> **Your goal**
Quote the line containing "padlock (orange) [706,401]" and all lines that follow it in the listing below, exactly as written.

> **Dataset content**

--

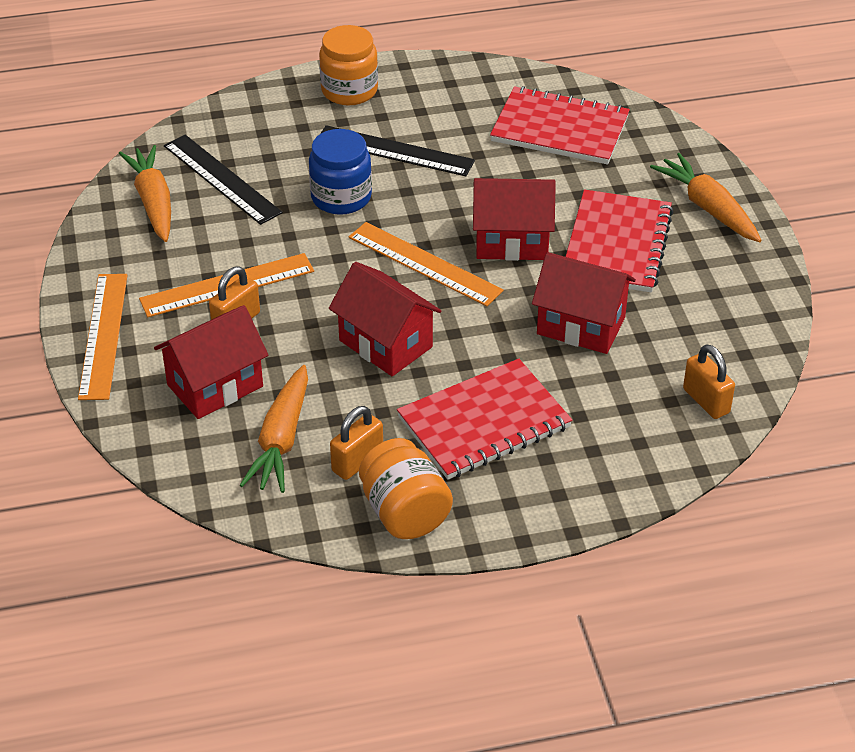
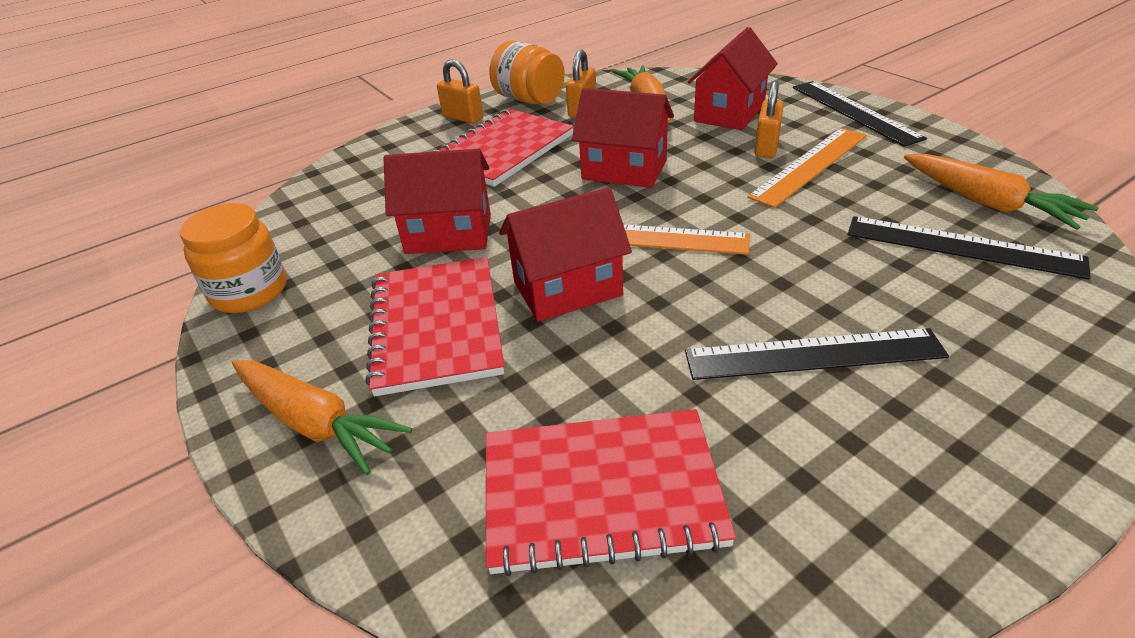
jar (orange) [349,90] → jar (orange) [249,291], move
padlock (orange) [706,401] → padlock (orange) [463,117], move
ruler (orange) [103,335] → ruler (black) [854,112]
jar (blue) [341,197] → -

--

> **Solution**
padlock (orange) [706,401] → padlock (orange) [463,117], move
ruler (orange) [103,335] → ruler (black) [854,112]
jar (blue) [341,197] → -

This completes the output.